(GIVEN INFORMATION Opens)

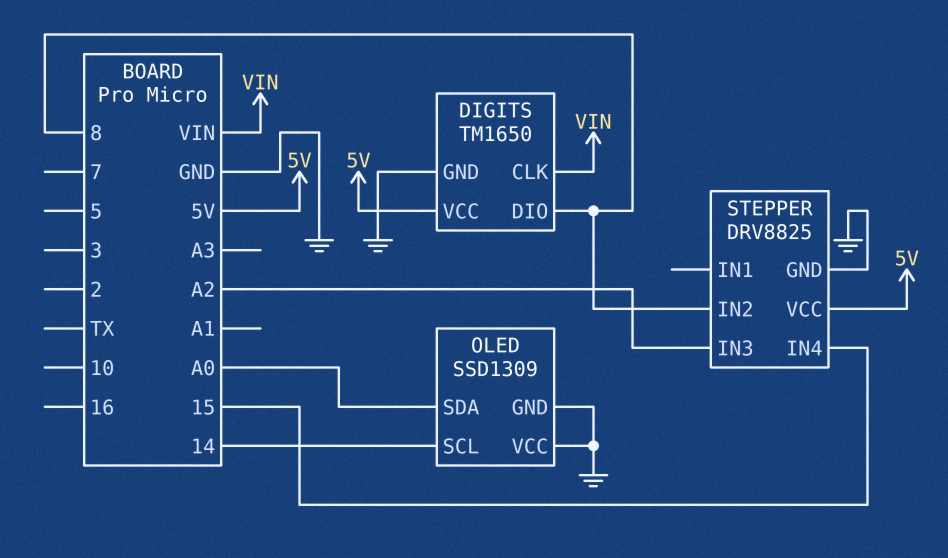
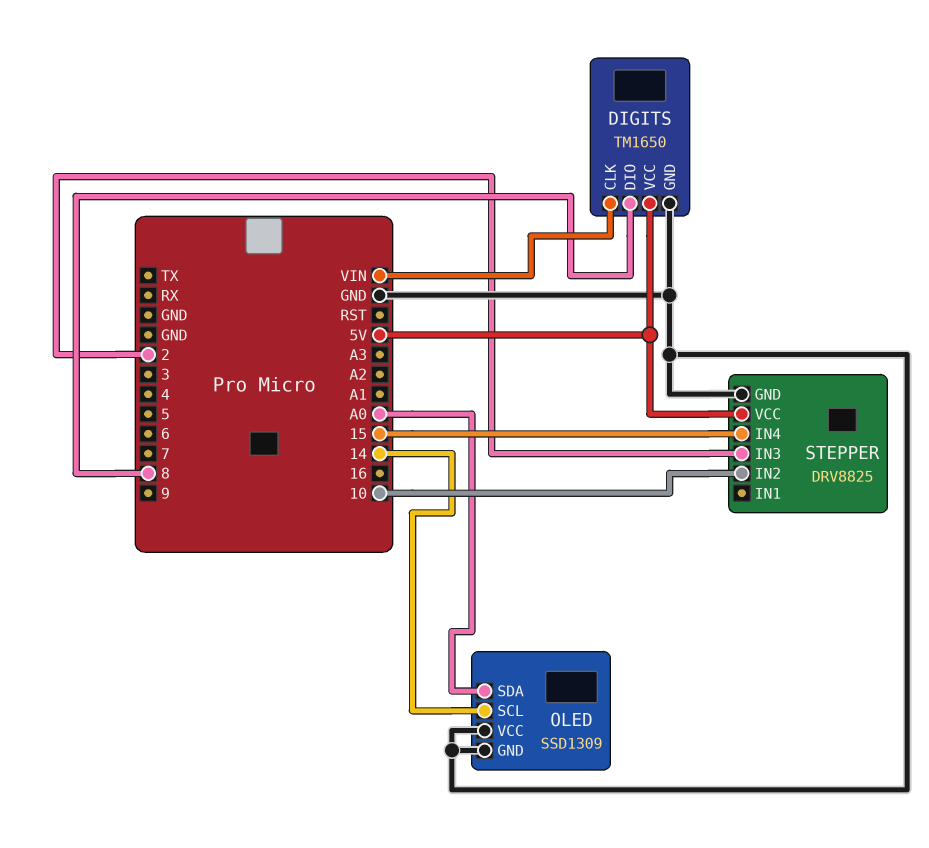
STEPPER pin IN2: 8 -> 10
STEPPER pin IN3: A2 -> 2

(GIVEN INFORMATION Closes)
(GIVEN INFORMATION Opens)

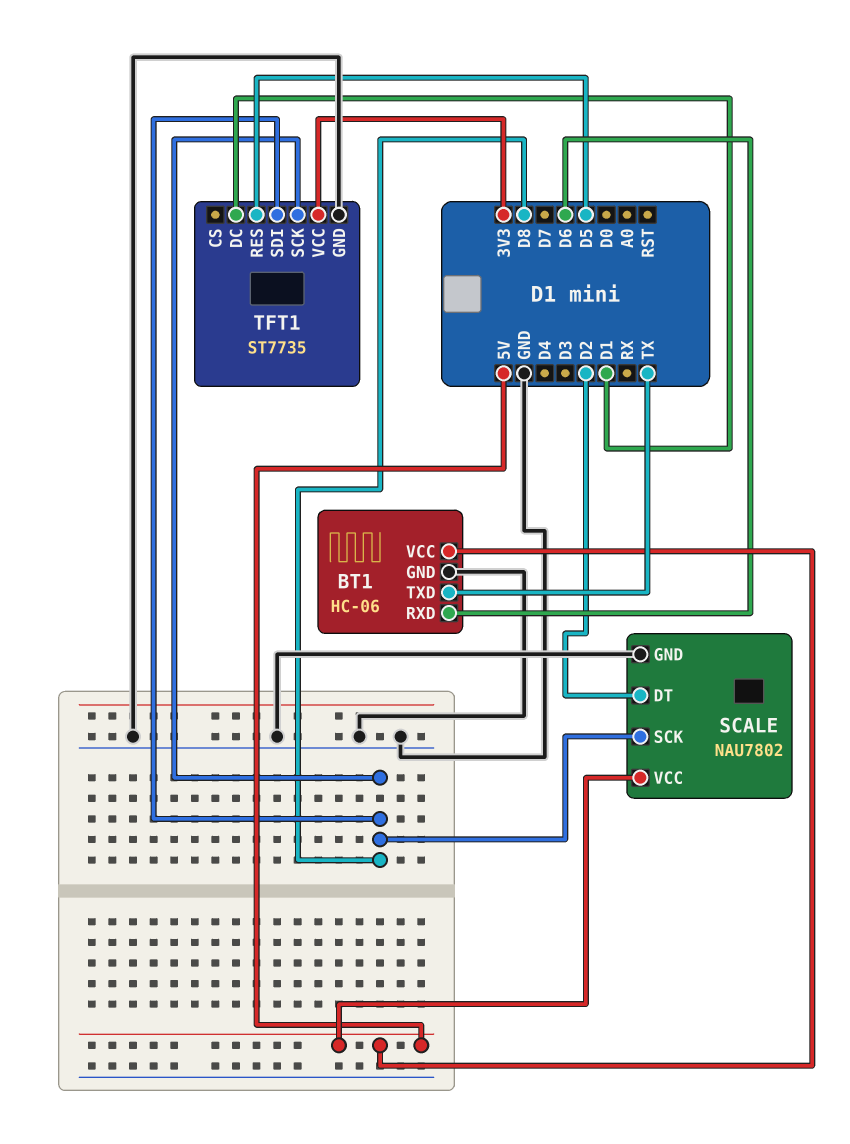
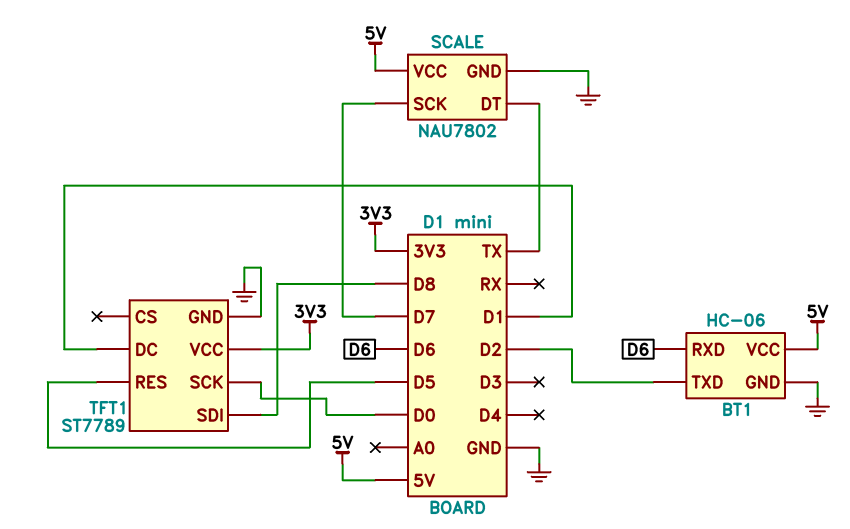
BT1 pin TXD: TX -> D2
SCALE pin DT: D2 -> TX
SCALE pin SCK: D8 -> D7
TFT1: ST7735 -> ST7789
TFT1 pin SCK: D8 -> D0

(GIVEN INFORMATION Closes)
(GIVEN INFORMATION Opens)

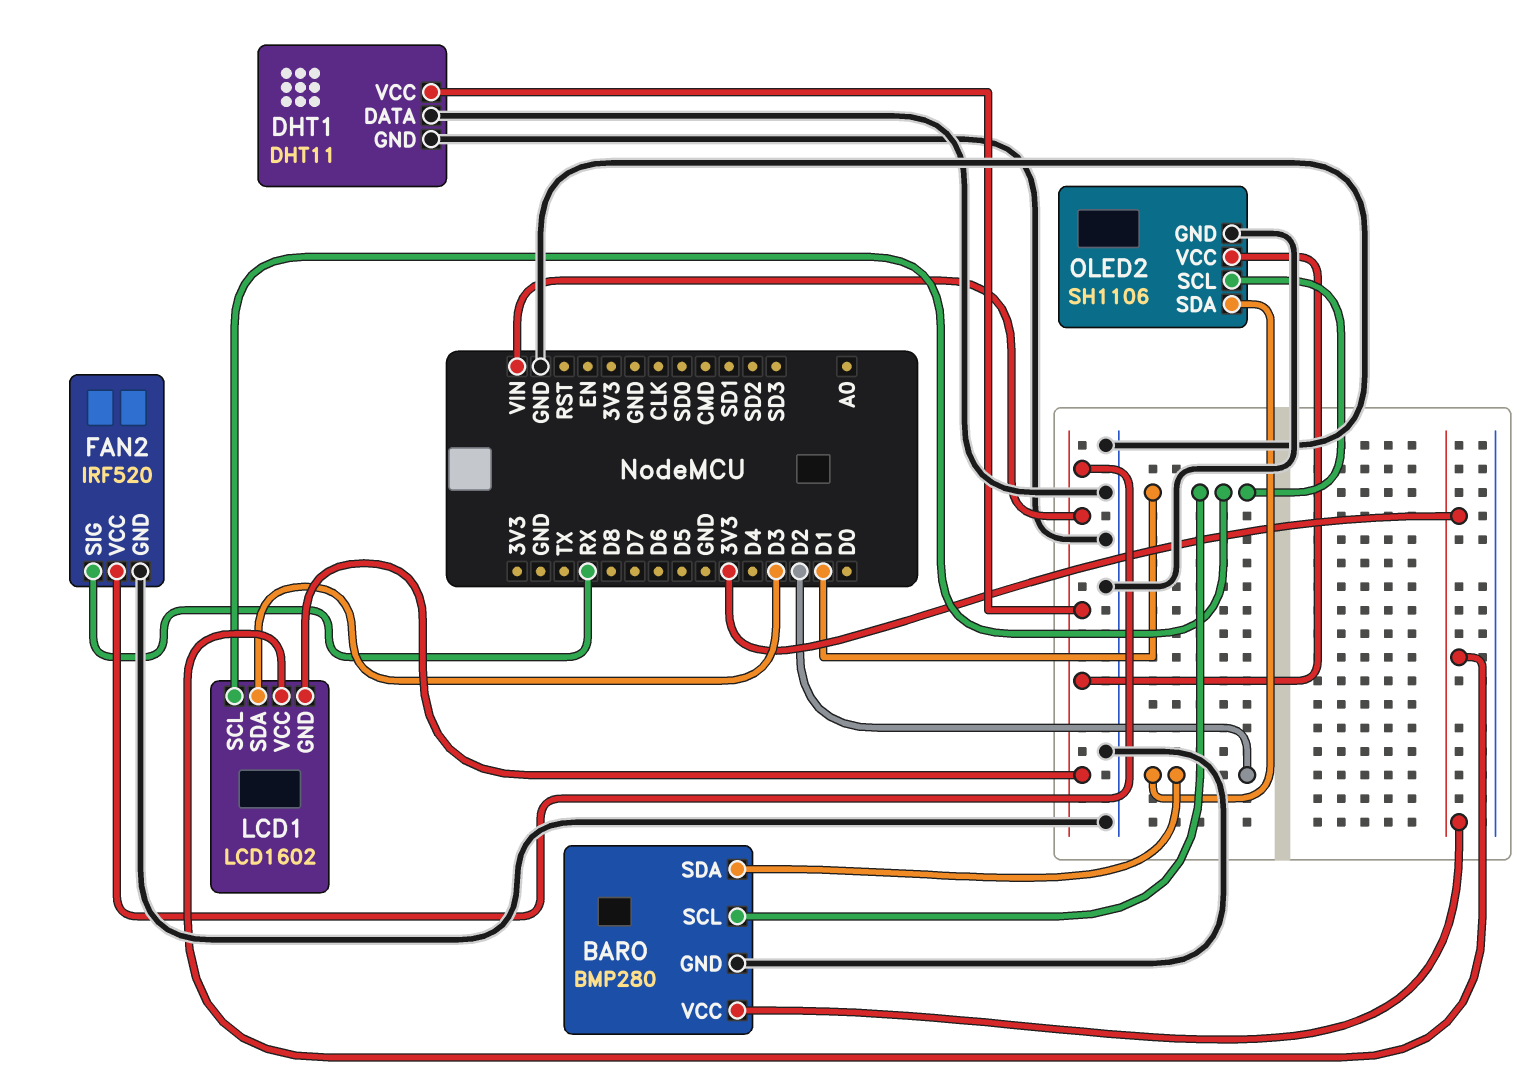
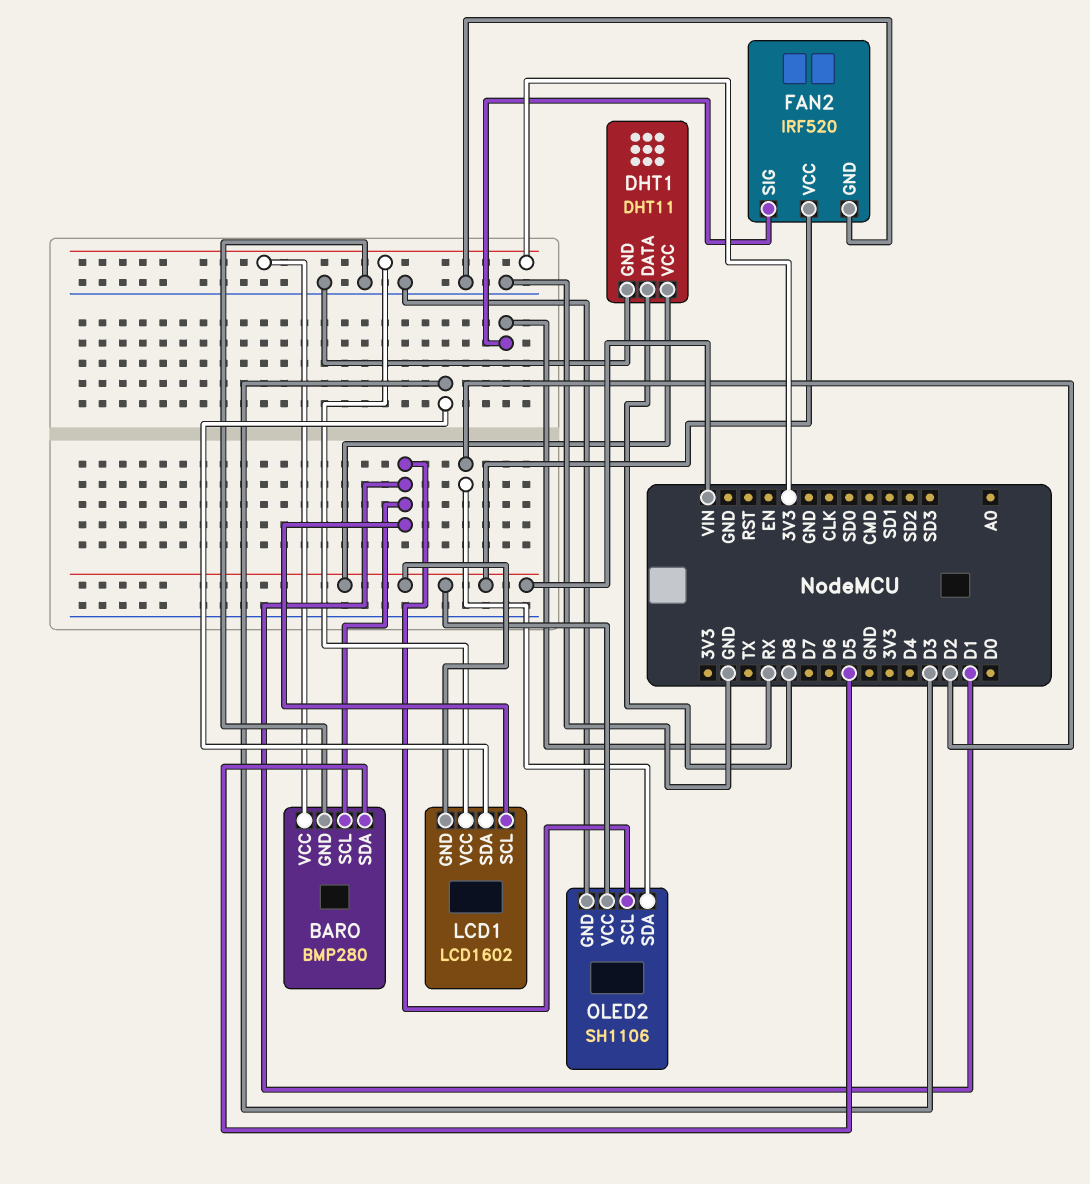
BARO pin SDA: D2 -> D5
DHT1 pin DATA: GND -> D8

(GIVEN INFORMATION Closes)

*WHAT THE TASK ASKS*. Throughout the material above, report each line holding the word "STEPPER".

*OUTPUT OF THE TASK*.
STEPPER pin IN2: 8 -> 10
STEPPER pin IN3: A2 -> 2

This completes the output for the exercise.